- Opening Delimiter -
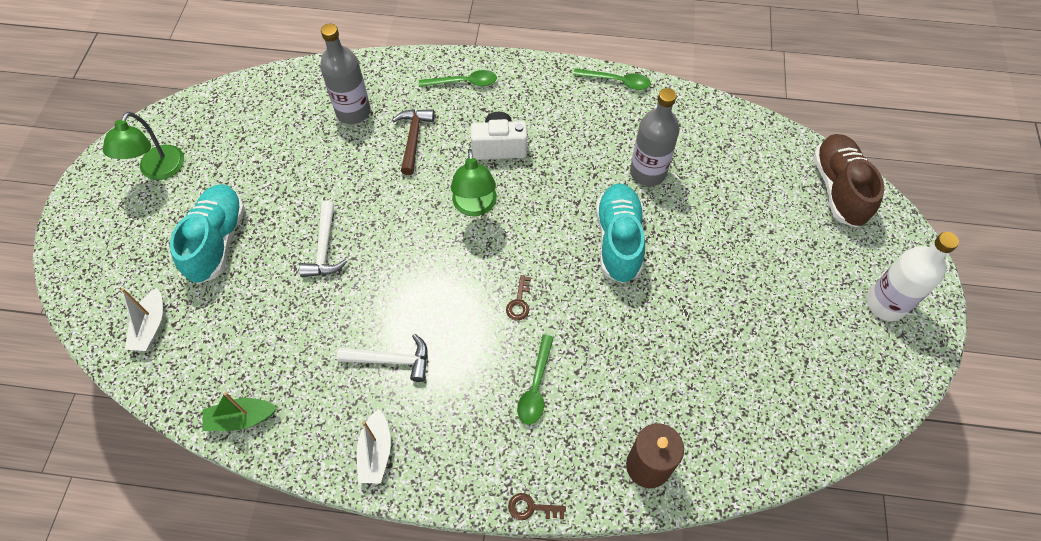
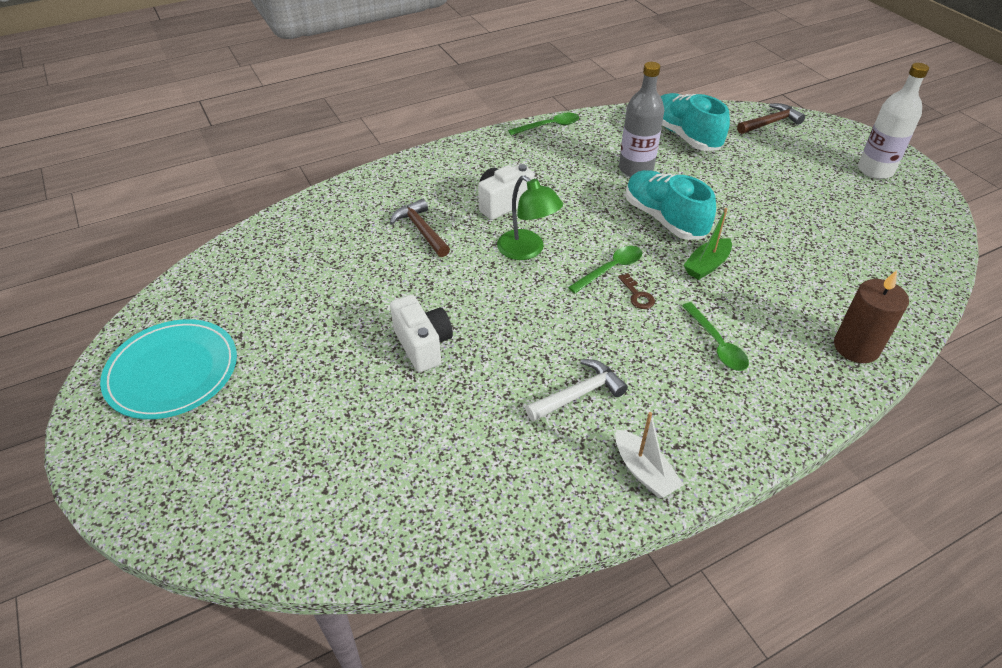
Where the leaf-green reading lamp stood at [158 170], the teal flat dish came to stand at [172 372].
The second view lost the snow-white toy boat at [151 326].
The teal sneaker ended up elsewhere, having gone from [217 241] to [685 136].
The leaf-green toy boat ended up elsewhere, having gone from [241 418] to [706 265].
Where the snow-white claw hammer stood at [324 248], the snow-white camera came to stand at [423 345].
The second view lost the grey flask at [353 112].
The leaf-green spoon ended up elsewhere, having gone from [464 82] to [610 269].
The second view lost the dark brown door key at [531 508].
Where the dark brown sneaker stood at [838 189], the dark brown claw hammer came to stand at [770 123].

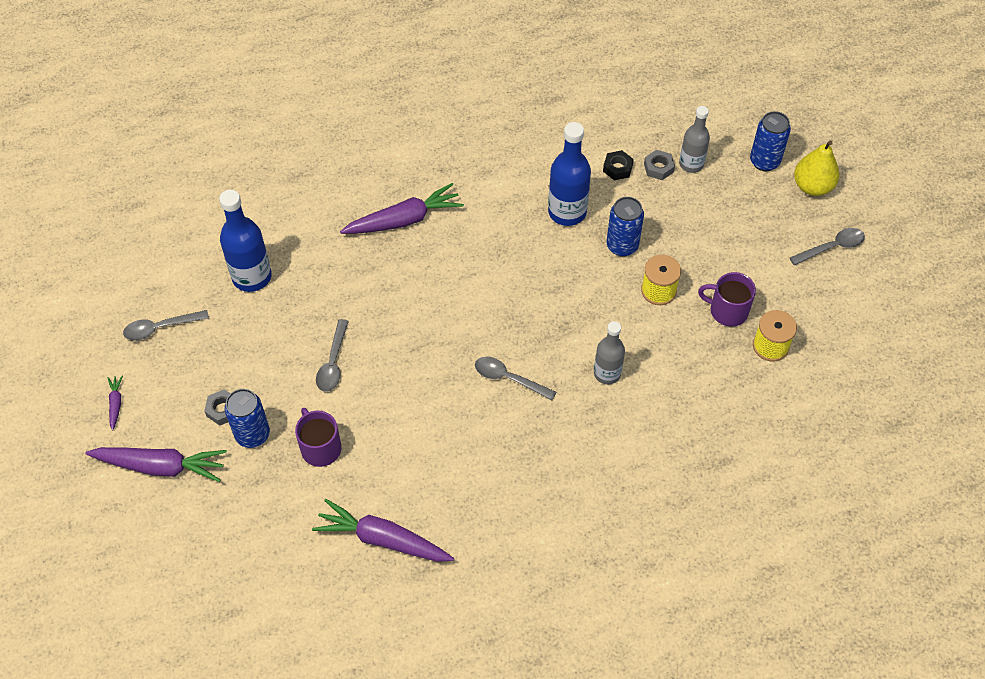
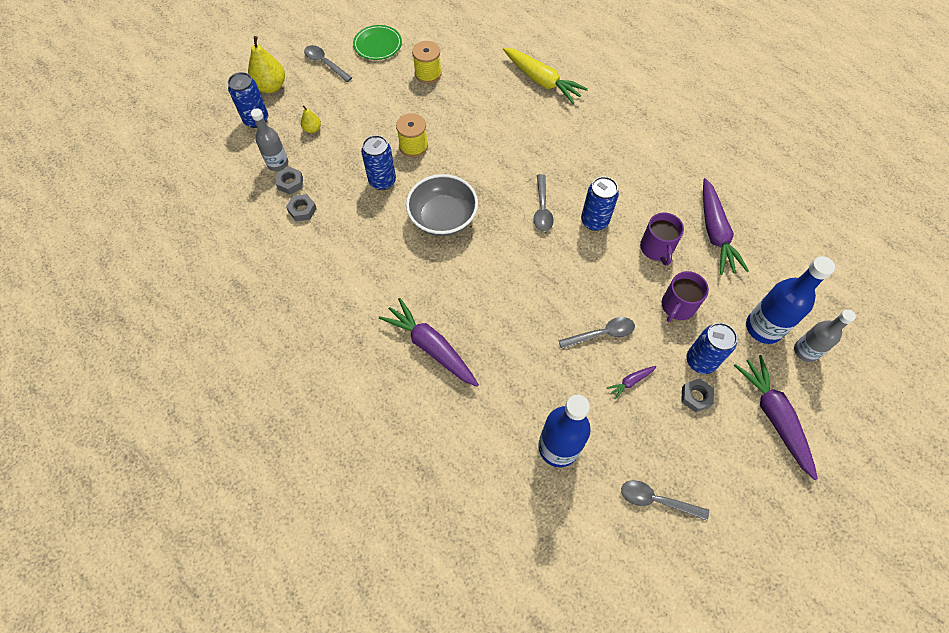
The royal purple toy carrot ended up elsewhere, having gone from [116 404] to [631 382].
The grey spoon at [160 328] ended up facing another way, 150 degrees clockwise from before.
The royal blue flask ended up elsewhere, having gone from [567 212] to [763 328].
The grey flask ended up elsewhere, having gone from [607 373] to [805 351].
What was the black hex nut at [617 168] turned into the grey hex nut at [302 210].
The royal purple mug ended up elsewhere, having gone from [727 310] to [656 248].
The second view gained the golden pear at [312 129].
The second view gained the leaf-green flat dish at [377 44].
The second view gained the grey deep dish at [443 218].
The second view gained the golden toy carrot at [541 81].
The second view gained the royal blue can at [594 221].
- Closing Delimiter -
WHAT THE TASK REQUIRES:
In your copy, restate the data above word for word but leave out any picture.

SOLUTION TO THIS TASK:
Where the leaf-green reading lamp stood at [158 170], the teal flat dish came to stand at [172 372].
The second view lost the snow-white toy boat at [151 326].
The teal sneaker ended up elsewhere, having gone from [217 241] to [685 136].
The leaf-green toy boat ended up elsewhere, having gone from [241 418] to [706 265].
Where the snow-white claw hammer stood at [324 248], the snow-white camera came to stand at [423 345].
The second view lost the grey flask at [353 112].
The leaf-green spoon ended up elsewhere, having gone from [464 82] to [610 269].
The second view lost the dark brown door key at [531 508].
Where the dark brown sneaker stood at [838 189], the dark brown claw hammer came to stand at [770 123].

The royal purple toy carrot ended up elsewhere, having gone from [116 404] to [631 382].
The grey spoon at [160 328] ended up facing another way, 150 degrees clockwise from before.
The royal blue flask ended up elsewhere, having gone from [567 212] to [763 328].
The grey flask ended up elsewhere, having gone from [607 373] to [805 351].
What was the black hex nut at [617 168] turned into the grey hex nut at [302 210].
The royal purple mug ended up elsewhere, having gone from [727 310] to [656 248].
The second view gained the golden pear at [312 129].
The second view gained the leaf-green flat dish at [377 44].
The second view gained the grey deep dish at [443 218].
The second view gained the golden toy carrot at [541 81].
The second view gained the royal blue can at [594 221].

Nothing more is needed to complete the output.